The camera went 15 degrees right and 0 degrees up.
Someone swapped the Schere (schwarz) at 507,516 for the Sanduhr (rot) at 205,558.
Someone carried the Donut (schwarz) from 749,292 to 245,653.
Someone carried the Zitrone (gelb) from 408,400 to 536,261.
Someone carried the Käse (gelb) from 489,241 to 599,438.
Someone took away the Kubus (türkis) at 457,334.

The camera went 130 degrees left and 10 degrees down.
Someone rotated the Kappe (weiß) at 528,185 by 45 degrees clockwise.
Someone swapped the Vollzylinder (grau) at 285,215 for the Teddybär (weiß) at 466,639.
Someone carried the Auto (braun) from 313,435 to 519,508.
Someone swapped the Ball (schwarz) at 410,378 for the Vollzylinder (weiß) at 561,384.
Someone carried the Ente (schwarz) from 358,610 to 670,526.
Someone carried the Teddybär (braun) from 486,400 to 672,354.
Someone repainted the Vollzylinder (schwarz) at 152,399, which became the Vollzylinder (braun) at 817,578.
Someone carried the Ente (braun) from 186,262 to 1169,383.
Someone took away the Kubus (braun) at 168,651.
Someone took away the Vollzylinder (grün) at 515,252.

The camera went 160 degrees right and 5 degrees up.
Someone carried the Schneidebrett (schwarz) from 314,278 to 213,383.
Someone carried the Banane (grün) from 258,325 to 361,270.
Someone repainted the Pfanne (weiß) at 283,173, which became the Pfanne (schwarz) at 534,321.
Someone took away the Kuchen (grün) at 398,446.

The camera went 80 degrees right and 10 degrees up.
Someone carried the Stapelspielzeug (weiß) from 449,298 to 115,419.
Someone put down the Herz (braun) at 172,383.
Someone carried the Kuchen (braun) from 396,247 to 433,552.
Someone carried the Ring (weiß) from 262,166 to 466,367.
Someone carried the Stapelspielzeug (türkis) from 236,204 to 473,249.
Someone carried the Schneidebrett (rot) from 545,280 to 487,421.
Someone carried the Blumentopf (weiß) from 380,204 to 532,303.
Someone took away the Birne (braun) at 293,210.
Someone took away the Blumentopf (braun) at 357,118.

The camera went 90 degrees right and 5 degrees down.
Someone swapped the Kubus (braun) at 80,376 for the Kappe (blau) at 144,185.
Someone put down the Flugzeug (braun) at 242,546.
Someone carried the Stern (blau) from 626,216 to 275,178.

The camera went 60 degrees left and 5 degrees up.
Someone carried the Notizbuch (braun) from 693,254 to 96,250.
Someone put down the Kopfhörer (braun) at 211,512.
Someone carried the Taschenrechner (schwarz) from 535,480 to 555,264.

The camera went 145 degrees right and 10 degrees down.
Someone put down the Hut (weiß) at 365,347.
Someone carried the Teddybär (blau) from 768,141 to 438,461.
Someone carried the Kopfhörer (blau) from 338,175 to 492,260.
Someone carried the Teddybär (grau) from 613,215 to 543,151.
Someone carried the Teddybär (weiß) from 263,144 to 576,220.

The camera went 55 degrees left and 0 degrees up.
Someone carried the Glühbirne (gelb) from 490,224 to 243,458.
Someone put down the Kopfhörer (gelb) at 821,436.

_Directions:_ For the material above, reproduce exactly the lines from the line with "Someone carried the Zitrone" to the line with "Someone carried the Käse", inclusive, and exclude all others.

_Answer box:_
Someone carried the Zitrone (gelb) from 408,400 to 536,261.
Someone carried the Käse (gelb) from 489,241 to 599,438.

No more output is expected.